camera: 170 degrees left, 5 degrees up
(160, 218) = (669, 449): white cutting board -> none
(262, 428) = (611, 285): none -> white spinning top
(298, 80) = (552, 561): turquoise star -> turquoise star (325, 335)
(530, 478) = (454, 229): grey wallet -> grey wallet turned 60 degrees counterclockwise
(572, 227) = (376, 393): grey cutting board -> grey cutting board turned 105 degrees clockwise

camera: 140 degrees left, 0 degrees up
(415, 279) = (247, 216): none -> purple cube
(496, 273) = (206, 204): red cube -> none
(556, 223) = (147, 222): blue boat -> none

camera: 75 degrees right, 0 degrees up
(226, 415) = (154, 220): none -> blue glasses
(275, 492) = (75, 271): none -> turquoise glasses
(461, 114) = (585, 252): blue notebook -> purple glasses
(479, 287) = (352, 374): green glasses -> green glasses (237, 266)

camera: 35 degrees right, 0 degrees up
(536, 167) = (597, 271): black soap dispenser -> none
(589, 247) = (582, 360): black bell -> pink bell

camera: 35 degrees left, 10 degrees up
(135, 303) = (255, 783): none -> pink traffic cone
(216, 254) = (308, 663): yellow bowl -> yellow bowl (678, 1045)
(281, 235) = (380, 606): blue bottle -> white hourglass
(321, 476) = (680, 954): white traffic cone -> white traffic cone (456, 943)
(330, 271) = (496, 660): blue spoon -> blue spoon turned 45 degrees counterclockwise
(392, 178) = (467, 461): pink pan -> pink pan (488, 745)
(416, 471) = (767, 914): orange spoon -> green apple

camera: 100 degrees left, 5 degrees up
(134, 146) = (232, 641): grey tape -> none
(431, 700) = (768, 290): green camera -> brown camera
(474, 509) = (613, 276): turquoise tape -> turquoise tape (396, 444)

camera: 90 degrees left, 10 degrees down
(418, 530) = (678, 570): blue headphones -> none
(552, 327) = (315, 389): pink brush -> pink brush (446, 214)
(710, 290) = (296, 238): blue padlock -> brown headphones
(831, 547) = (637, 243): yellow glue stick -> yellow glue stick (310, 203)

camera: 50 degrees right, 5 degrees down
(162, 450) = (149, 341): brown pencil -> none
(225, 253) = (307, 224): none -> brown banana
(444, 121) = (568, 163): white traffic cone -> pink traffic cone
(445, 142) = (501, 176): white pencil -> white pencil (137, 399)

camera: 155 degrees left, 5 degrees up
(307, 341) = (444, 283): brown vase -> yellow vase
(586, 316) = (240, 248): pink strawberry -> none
★ ★ ★ ★
TO DO >> What you give back must be the stretch above, starting at the line with "(461, 114) = (585, 252): blue" and ending at the line with "(589, 247) = (582, 360): black", copied exactly.

WRITTEN SOLUTION >>
(461, 114) = (585, 252): blue notebook -> purple glasses
(479, 287) = (352, 374): green glasses -> green glasses (237, 266)

camera: 35 degrees right, 0 degrees up
(536, 167) = (597, 271): black soap dispenser -> none
(589, 247) = (582, 360): black bell -> pink bell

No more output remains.